• _Your task_: Tally how many lines in the data below include "round", then please reply with only that figure.

□ □ □

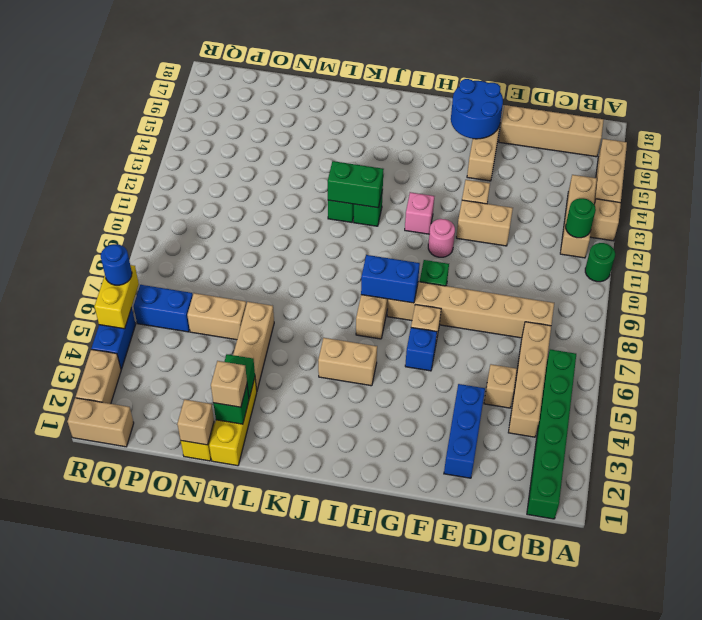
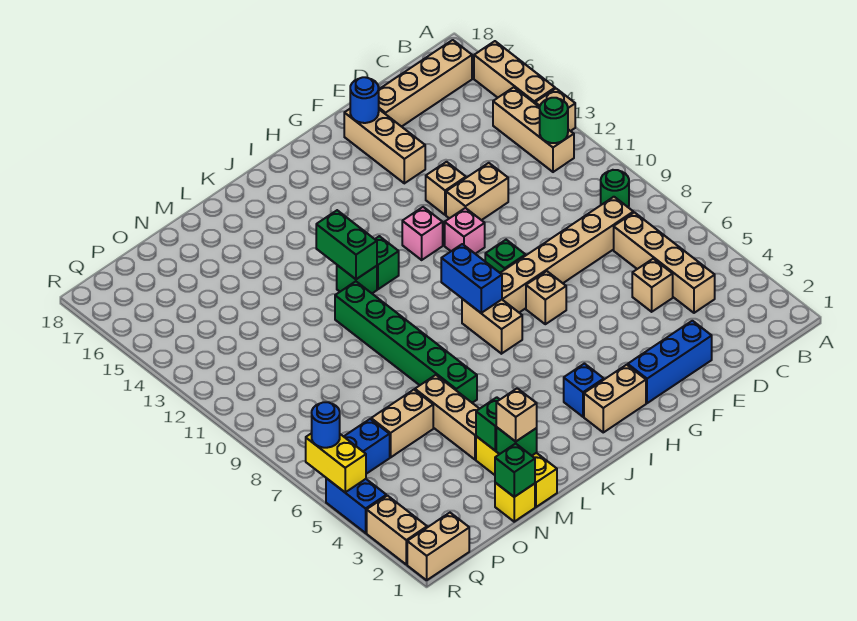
green round brick A11 level 1 -> green round brick B9 level 1
green brick B1:B6 level 1 -> green brick L6:L11 level 1
blue brick E2:E4 level 1 -> blue brick E2:G2 level 1
blue round brick F16:G17 level 2 -> blue round brick F17 level 2
blue brick G6 level 1 -> blue brick I3 level 1
pink round brick G11 level 1 -> pink brick G11 level 1
blue brick H8:I8 level 2 -> blue brick I8:I9 level 2
tan brick I5:J5 level 1 -> tan brick H2:I2 level 1
green brick J12:K12 level 2 -> green brick K12:K13 level 2
tan brick N1 level 2 -> green brick N1 level 2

□ □ □

• _Your solution_: 3